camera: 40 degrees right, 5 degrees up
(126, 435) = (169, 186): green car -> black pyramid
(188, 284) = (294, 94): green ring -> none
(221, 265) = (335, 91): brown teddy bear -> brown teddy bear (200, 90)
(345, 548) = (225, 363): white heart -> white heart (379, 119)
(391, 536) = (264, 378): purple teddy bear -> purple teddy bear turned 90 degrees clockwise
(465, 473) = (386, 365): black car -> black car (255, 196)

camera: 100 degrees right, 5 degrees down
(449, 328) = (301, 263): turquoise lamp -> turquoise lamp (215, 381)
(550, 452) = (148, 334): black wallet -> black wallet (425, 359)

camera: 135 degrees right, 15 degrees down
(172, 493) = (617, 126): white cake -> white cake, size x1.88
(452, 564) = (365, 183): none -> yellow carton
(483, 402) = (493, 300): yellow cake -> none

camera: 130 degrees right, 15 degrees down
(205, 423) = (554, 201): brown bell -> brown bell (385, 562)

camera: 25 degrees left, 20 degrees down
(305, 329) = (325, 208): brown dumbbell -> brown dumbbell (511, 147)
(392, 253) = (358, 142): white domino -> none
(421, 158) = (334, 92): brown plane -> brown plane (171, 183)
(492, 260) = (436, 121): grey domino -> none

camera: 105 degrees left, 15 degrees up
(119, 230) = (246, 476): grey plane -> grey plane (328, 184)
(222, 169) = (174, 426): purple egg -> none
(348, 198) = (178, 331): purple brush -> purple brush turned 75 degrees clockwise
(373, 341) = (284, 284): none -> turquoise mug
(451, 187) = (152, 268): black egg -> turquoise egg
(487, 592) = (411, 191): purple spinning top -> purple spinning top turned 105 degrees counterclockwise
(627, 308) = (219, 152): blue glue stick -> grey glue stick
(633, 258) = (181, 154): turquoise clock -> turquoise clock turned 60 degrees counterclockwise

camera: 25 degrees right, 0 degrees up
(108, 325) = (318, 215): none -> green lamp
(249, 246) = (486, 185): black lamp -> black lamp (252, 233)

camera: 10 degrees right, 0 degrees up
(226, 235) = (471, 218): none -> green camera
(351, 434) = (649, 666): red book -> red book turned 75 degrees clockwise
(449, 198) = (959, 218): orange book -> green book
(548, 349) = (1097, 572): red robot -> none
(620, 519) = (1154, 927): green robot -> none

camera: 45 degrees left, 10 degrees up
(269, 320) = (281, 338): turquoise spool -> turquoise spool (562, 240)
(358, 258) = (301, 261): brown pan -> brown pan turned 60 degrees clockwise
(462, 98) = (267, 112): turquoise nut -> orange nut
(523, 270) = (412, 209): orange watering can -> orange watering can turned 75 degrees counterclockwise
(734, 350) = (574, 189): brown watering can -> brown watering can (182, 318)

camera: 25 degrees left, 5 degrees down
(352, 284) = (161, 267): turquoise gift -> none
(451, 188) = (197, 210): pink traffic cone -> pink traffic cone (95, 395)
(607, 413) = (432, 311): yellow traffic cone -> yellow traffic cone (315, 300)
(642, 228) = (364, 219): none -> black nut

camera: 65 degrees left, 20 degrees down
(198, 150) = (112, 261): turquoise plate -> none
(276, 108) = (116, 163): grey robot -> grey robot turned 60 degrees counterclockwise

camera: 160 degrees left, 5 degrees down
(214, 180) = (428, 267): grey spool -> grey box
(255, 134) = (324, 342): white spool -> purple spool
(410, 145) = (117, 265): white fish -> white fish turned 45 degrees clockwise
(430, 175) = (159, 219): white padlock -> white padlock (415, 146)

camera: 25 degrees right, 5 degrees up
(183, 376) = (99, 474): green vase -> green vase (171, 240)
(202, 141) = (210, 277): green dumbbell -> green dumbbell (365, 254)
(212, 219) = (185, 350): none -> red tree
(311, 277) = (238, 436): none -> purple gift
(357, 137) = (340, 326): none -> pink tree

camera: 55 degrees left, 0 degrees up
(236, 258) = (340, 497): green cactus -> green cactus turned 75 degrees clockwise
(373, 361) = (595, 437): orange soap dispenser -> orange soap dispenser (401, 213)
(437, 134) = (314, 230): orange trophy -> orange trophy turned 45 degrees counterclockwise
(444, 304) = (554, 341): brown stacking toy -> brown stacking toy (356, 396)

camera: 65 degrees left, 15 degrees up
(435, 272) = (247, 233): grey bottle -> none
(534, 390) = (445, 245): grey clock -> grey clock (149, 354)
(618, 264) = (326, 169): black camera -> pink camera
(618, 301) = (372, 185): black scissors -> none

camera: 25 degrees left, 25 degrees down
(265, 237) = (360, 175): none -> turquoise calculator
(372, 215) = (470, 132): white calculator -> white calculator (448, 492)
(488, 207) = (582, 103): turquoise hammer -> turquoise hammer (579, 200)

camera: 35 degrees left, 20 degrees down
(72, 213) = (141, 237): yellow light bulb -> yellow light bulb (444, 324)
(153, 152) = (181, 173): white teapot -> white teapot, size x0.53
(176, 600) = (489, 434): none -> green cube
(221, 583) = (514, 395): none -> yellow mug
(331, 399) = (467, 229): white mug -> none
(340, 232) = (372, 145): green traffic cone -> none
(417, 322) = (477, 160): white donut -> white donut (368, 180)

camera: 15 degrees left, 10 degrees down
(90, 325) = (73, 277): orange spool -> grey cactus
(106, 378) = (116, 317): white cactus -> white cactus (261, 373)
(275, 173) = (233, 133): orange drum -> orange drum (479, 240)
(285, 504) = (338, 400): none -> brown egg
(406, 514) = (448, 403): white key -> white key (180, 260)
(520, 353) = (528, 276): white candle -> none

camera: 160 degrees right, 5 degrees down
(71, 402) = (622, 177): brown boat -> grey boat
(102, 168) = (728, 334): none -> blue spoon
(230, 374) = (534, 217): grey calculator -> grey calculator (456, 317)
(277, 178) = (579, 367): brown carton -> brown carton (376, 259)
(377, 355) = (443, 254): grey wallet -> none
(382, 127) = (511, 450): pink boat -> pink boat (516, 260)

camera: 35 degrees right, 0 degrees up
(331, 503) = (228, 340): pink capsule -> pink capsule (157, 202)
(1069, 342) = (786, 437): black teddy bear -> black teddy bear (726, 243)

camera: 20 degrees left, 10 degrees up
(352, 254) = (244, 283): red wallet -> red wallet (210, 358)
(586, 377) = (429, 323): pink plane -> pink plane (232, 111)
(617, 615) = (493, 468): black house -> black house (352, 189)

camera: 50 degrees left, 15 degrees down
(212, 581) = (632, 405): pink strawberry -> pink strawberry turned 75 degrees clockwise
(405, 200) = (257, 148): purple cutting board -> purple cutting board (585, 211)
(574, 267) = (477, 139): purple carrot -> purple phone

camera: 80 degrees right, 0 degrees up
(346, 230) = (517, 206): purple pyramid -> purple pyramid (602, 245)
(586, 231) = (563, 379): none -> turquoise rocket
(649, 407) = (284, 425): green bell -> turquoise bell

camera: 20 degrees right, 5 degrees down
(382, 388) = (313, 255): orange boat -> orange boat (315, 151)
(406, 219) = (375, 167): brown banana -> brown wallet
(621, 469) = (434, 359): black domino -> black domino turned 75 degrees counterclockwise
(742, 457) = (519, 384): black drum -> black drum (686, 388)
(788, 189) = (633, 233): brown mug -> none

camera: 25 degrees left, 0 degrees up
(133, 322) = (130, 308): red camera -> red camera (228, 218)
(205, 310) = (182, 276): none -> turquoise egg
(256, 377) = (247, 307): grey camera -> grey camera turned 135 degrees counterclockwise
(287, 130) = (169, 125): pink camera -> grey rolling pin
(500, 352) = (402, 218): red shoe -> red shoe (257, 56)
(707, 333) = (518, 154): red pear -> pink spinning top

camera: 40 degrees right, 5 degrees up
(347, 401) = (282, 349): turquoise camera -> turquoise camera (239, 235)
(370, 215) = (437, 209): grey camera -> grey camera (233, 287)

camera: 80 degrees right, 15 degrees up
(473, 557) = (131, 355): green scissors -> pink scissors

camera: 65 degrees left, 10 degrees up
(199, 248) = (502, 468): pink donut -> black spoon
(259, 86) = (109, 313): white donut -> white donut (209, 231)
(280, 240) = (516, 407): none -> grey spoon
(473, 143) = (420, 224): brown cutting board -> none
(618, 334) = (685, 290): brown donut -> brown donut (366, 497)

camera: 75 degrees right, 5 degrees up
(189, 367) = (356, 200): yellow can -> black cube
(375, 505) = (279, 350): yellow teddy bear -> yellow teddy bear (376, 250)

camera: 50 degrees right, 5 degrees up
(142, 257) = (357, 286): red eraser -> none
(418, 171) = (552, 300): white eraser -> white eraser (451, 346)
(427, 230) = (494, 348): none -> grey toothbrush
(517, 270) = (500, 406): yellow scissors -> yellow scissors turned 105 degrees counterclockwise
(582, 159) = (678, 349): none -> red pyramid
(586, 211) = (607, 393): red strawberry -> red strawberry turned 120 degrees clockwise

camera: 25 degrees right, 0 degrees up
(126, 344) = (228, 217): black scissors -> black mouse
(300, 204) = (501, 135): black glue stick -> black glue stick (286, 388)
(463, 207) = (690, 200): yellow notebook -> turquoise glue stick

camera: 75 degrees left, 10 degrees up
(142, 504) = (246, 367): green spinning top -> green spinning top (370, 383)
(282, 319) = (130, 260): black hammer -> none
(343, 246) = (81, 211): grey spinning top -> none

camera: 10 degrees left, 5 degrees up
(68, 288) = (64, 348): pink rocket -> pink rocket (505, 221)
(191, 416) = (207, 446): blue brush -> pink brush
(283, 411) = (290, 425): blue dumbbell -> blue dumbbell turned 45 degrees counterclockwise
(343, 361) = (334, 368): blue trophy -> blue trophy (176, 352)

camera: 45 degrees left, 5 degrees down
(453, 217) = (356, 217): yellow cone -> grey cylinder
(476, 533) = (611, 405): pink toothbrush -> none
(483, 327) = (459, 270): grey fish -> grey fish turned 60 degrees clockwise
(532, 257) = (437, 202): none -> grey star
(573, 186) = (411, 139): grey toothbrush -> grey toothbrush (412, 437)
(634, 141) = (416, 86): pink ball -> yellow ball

--

* _Work to complete_: All lines that hold the word "donut" should be copied from the data.

* _Answer box_:
(417, 322) = (477, 160): white donut -> white donut (368, 180)
(199, 248) = (502, 468): pink donut -> black spoon
(259, 86) = (109, 313): white donut -> white donut (209, 231)
(618, 334) = (685, 290): brown donut -> brown donut (366, 497)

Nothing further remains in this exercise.